— Directions —
Give back each entry word for word, but drop the images.
----- Records shown -----
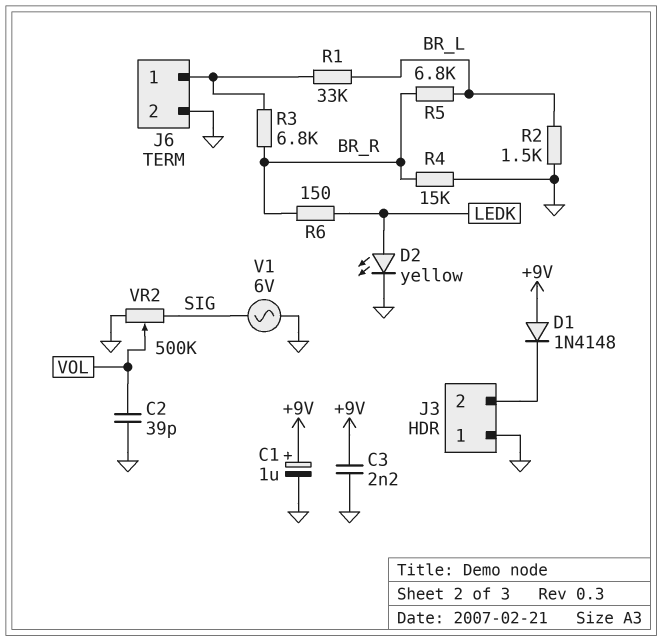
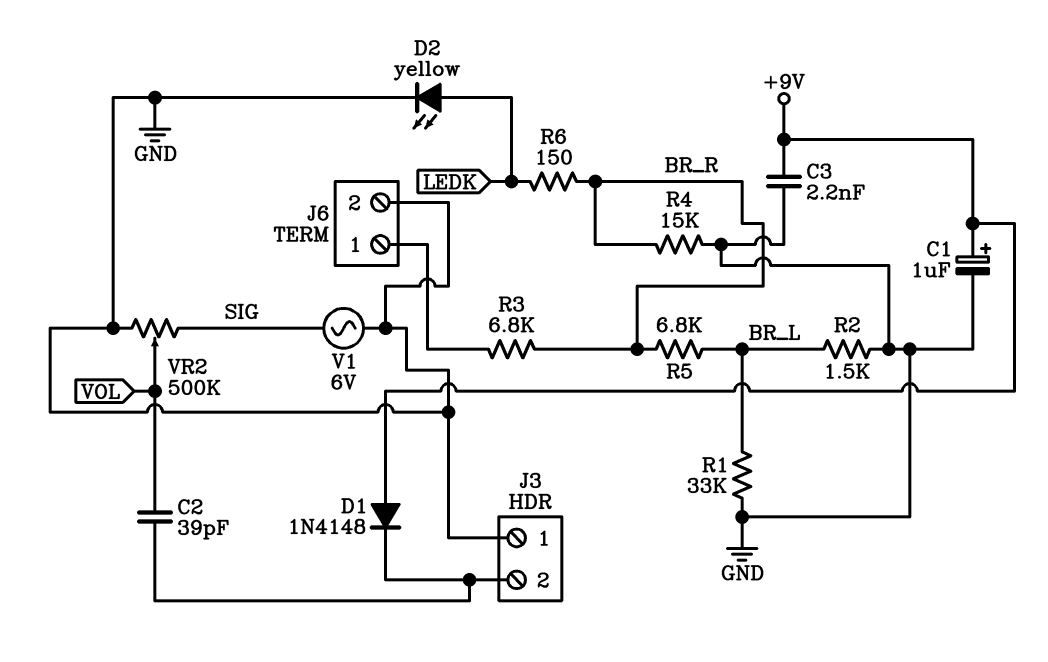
C2: 39pF (GND, VOL) -> 39pF (J3/2, VOL)
R1: 33k (BR_L, J6/1) -> 33k (BR_L, GND)

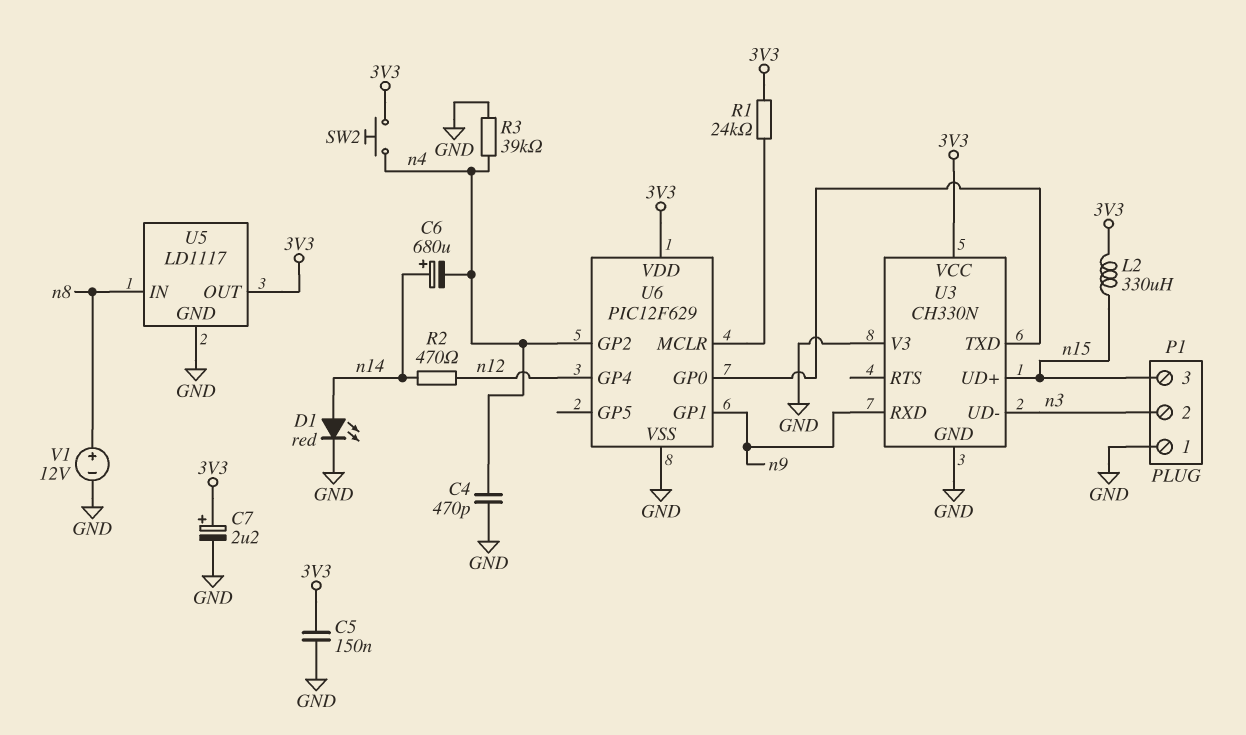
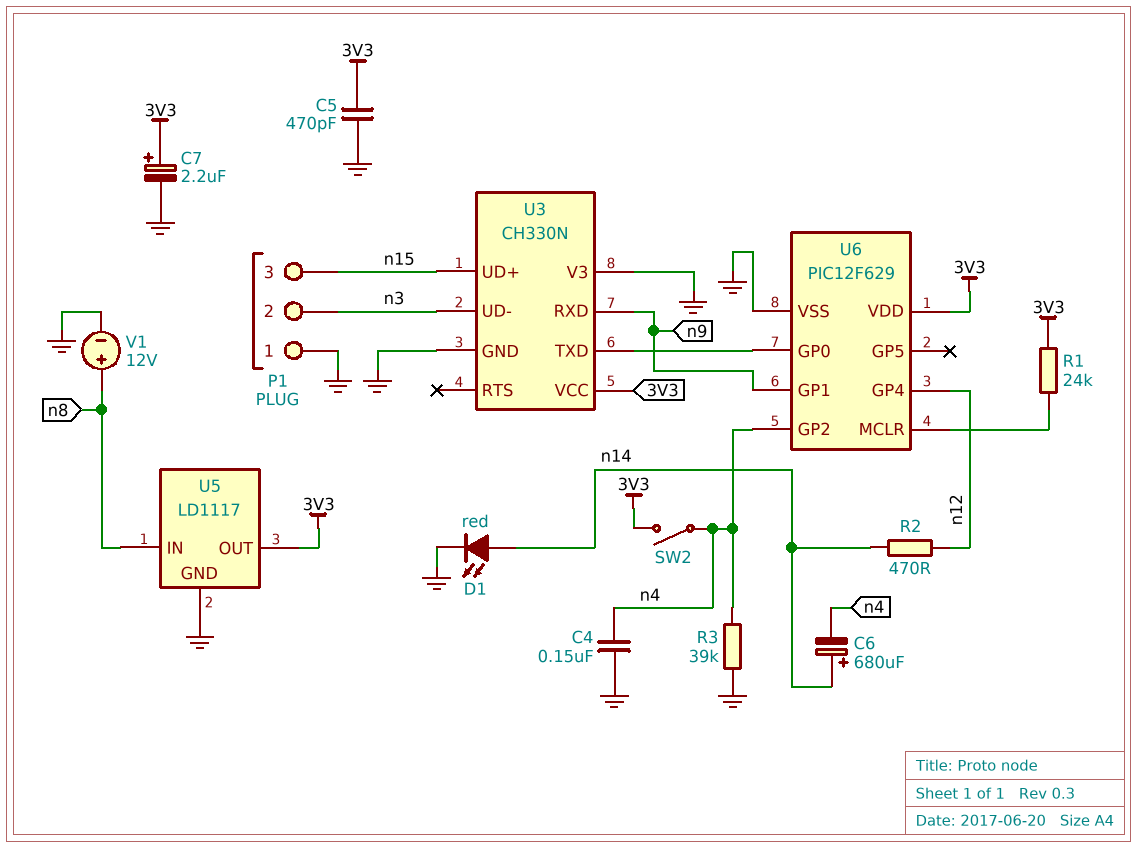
C4: 470pF (GND, n4) -> 150nF (GND, n4)
C5: 150nF (3V3, GND) -> 470pF (3V3, GND)
L2: 330uH (3V3, n15) -> none
SW2: button (3V3, n4) -> switch (3V3, n4)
-----
— Task result —
C2: 39pF (GND, VOL) -> 39pF (J3/2, VOL)
R1: 33k (BR_L, J6/1) -> 33k (BR_L, GND)

C4: 470pF (GND, n4) -> 150nF (GND, n4)
C5: 150nF (3V3, GND) -> 470pF (3V3, GND)
L2: 330uH (3V3, n15) -> none
SW2: button (3V3, n4) -> switch (3V3, n4)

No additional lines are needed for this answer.